Source data
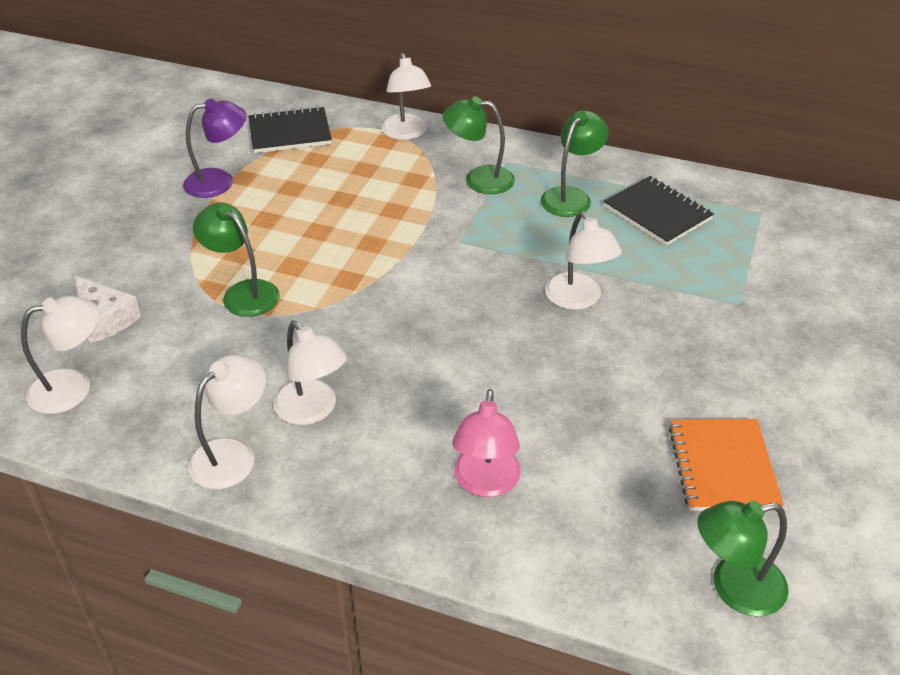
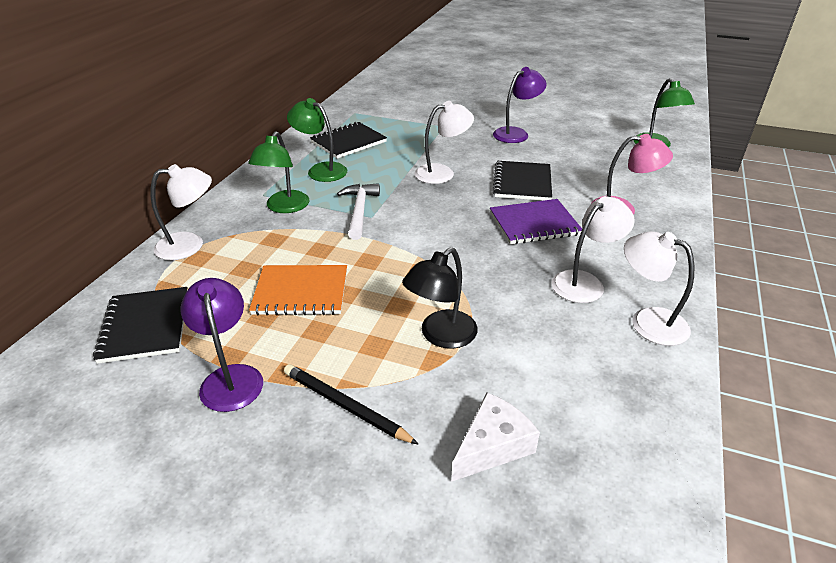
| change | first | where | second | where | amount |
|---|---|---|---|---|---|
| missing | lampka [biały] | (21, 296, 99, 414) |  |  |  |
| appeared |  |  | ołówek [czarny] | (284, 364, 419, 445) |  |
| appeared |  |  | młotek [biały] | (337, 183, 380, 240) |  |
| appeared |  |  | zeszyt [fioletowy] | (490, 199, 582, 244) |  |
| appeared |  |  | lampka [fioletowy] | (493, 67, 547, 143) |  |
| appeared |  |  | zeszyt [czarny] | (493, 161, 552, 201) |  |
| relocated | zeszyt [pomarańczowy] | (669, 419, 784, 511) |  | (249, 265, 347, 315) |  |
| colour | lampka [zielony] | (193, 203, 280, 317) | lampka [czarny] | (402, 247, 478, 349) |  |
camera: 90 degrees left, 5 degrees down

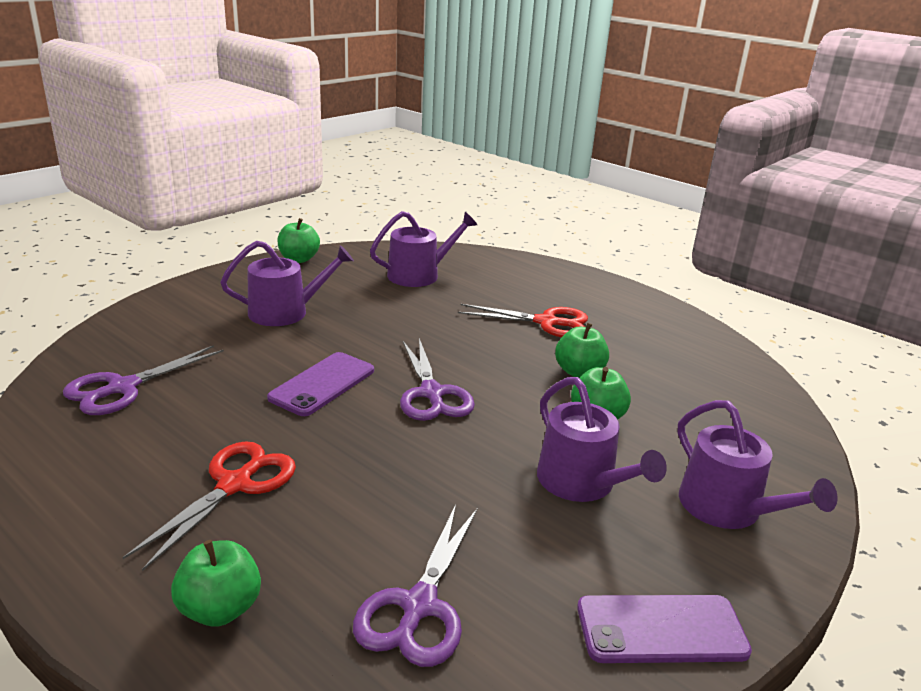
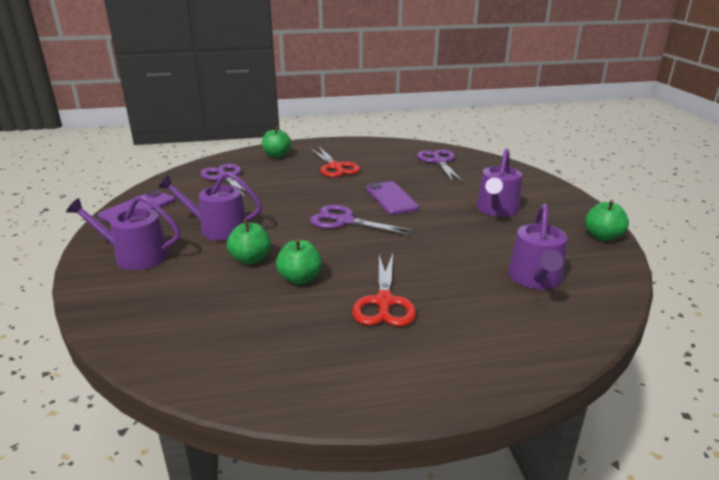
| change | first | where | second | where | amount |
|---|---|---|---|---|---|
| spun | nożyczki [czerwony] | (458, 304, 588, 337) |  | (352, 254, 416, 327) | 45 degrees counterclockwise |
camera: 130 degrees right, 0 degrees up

#### [YOUR OBJECTIVE]
Reproduce the data above line for line, from its first line through the line containing "relocated | zeszyt", both ends included, with the pictures omitted and nothing more.

#### [SOLUTION FOR THIS EXERCISE]
| change | first | where | second | where | amount |
|---|---|---|---|---|---|
| missing | lampka [biały] | (21, 296, 99, 414) |  |  |  |
| appeared |  |  | ołówek [czarny] | (284, 364, 419, 445) |  |
| appeared |  |  | młotek [biały] | (337, 183, 380, 240) |  |
| appeared |  |  | zeszyt [fioletowy] | (490, 199, 582, 244) |  |
| appeared |  |  | lampka [fioletowy] | (493, 67, 547, 143) |  |
| appeared |  |  | zeszyt [czarny] | (493, 161, 552, 201) |  |
| relocated | zeszyt [pomarańczowy] | (669, 419, 784, 511) |  | (249, 265, 347, 315) |  |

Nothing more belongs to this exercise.